┌─ DATA

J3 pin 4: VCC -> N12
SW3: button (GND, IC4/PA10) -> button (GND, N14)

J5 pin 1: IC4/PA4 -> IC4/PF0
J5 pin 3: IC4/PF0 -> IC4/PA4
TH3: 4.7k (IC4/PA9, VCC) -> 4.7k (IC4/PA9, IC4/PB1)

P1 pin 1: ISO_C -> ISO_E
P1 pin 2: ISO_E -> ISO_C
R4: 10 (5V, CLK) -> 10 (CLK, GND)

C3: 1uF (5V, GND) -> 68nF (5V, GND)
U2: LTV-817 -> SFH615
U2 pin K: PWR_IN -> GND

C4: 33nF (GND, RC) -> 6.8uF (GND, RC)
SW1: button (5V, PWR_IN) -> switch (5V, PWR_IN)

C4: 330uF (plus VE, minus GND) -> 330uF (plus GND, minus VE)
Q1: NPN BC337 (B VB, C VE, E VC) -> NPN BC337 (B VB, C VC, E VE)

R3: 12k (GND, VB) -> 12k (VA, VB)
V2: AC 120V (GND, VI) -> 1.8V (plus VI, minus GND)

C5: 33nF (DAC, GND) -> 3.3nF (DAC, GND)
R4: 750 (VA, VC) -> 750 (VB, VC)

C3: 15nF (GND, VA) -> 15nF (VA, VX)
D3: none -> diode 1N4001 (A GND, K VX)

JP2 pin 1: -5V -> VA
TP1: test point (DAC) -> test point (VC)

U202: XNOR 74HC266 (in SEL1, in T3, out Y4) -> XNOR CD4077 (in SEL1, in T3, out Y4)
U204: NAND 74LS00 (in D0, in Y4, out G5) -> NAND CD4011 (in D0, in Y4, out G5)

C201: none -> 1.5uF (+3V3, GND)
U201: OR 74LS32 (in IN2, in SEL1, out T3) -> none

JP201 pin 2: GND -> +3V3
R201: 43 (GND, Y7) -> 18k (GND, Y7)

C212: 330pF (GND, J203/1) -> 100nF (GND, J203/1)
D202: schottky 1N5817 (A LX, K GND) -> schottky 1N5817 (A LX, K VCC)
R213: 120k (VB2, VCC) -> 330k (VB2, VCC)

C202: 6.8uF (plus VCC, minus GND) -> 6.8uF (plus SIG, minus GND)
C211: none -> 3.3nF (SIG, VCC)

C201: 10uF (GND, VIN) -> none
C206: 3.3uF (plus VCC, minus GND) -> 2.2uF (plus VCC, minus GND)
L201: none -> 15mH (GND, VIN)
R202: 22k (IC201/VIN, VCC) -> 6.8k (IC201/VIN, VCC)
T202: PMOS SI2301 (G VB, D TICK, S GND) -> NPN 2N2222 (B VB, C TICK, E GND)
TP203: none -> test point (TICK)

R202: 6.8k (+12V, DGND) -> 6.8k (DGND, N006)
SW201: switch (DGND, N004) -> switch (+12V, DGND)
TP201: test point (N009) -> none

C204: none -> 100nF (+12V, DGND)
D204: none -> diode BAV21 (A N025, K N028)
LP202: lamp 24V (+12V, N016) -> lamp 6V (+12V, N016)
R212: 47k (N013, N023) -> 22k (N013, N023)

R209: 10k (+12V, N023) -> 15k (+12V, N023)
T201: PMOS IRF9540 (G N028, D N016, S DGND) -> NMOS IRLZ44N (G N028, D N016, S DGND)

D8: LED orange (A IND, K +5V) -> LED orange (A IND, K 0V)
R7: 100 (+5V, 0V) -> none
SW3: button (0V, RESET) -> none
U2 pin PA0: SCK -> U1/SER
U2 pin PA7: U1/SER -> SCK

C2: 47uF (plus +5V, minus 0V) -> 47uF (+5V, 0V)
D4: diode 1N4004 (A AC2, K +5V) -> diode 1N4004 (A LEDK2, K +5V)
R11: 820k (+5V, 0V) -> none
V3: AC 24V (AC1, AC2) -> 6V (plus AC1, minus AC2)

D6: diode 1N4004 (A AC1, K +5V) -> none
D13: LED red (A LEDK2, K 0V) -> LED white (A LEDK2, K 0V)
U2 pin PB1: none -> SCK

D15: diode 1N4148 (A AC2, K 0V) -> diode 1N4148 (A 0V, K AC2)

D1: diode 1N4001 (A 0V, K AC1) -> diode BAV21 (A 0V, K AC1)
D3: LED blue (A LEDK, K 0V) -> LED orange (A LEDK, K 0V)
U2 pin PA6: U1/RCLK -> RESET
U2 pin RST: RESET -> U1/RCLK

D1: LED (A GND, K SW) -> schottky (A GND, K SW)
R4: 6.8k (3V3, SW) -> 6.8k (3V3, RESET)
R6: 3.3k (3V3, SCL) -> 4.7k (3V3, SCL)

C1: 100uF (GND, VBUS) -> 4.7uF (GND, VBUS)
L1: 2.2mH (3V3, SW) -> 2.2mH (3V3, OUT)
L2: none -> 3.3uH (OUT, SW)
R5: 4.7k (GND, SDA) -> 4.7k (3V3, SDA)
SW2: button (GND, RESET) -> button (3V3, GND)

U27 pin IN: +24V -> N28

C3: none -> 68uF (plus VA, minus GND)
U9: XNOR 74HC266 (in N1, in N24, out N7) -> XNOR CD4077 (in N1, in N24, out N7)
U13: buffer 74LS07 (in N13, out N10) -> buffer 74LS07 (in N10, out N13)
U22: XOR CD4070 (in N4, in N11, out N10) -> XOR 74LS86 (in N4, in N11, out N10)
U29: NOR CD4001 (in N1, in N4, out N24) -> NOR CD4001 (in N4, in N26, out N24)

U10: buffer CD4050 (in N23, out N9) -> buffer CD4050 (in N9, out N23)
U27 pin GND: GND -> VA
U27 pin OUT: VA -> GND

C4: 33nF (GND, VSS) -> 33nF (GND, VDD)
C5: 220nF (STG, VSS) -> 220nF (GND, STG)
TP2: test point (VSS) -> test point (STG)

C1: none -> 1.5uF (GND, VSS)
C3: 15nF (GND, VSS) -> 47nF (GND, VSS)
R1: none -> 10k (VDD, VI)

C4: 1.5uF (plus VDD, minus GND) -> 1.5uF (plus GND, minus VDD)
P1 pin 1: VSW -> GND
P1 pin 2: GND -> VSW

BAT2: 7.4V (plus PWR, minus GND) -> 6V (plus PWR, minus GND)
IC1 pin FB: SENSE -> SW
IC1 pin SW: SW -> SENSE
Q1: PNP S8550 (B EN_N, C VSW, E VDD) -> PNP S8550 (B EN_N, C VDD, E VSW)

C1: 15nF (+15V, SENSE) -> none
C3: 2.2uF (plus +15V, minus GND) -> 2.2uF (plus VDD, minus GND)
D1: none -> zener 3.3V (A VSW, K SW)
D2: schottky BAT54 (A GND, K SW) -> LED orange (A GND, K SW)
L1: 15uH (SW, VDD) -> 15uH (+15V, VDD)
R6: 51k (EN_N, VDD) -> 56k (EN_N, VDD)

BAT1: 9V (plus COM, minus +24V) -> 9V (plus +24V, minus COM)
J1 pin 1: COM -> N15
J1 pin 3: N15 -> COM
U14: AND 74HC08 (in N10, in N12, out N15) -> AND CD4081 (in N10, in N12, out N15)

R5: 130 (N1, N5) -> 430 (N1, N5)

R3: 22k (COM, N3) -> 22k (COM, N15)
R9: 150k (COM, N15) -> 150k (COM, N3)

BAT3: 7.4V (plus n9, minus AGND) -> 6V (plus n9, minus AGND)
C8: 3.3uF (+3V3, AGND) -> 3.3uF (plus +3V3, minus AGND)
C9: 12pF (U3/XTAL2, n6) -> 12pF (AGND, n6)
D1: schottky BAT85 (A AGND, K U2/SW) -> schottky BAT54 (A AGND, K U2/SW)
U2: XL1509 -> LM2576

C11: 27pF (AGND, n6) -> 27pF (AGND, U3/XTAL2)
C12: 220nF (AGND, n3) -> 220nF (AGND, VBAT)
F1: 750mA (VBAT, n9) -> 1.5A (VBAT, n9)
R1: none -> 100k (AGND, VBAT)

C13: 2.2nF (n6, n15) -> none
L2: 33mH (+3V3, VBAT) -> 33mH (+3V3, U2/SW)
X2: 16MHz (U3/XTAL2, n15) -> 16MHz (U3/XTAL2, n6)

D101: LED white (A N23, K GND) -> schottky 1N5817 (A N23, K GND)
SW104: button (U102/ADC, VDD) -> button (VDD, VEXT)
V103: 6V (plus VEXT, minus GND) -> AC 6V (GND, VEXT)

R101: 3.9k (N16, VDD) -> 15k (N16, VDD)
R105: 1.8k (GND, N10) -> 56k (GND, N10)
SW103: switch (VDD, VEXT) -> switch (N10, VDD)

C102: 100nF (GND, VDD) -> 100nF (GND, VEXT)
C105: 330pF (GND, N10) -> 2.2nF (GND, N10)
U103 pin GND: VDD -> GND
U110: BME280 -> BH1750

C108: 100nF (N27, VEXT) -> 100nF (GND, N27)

└─

* _TASK ITEM_: Would you output, from the records above, exactly the run of lines that starts at the line containing "R5: 4.7k (GND, SDA) -> 4.7k (3V3, SDA)" and ends at the line containing "U29: NOR CD4001", and only that run?

* _ANSWER BOX_:
R5: 4.7k (GND, SDA) -> 4.7k (3V3, SDA)
SW2: button (GND, RESET) -> button (3V3, GND)

U27 pin IN: +24V -> N28

C3: none -> 68uF (plus VA, minus GND)
U9: XNOR 74HC266 (in N1, in N24, out N7) -> XNOR CD4077 (in N1, in N24, out N7)
U13: buffer 74LS07 (in N13, out N10) -> buffer 74LS07 (in N10, out N13)
U22: XOR CD4070 (in N4, in N11, out N10) -> XOR 74LS86 (in N4, in N11, out N10)
U29: NOR CD4001 (in N1, in N4, out N24) -> NOR CD4001 (in N4, in N26, out N24)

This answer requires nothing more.